In the records that follow, find the line with "pink triangle: rotated"; from there, retype every line exactly through the line with "orange line: moved 4 px left, 7 px up", which also belongs to the answer.

• _Excerpted records_
*** Block opens ***

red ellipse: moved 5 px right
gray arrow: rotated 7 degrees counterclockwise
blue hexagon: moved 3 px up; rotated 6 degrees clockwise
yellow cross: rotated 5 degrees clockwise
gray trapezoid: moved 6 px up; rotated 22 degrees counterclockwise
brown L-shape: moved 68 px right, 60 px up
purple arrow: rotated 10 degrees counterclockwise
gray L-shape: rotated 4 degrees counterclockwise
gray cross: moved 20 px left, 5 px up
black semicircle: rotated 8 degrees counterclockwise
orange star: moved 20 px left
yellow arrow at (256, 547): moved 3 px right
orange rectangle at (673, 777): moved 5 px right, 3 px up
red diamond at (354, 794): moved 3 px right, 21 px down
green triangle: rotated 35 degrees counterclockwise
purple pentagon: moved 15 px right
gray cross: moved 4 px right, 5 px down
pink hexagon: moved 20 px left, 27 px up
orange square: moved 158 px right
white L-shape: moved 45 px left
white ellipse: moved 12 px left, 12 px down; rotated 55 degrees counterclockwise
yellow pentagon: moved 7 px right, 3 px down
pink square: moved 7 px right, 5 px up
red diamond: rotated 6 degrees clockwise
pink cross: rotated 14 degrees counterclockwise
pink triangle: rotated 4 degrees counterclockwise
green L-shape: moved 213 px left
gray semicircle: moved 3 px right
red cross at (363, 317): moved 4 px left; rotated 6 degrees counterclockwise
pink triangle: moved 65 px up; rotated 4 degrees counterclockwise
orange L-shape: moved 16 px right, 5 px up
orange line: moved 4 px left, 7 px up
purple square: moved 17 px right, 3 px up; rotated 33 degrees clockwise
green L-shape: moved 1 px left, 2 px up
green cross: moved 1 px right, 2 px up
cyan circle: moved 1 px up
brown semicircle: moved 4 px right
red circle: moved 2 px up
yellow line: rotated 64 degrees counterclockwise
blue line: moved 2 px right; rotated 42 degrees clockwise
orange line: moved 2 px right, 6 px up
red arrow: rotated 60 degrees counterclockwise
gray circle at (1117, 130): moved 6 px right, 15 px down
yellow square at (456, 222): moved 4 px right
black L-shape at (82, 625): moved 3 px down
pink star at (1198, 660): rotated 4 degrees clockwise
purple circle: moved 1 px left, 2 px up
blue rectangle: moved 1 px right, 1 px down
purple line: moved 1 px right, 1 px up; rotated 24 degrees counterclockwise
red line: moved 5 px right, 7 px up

*** Block closes ***

• _Your response_
pink triangle: rotated 4 degrees counterclockwise
green L-shape: moved 213 px left
gray semicircle: moved 3 px right
red cross at (363, 317): moved 4 px left; rotated 6 degrees counterclockwise
pink triangle: moved 65 px up; rotated 4 degrees counterclockwise
orange L-shape: moved 16 px right, 5 px up
orange line: moved 4 px left, 7 px up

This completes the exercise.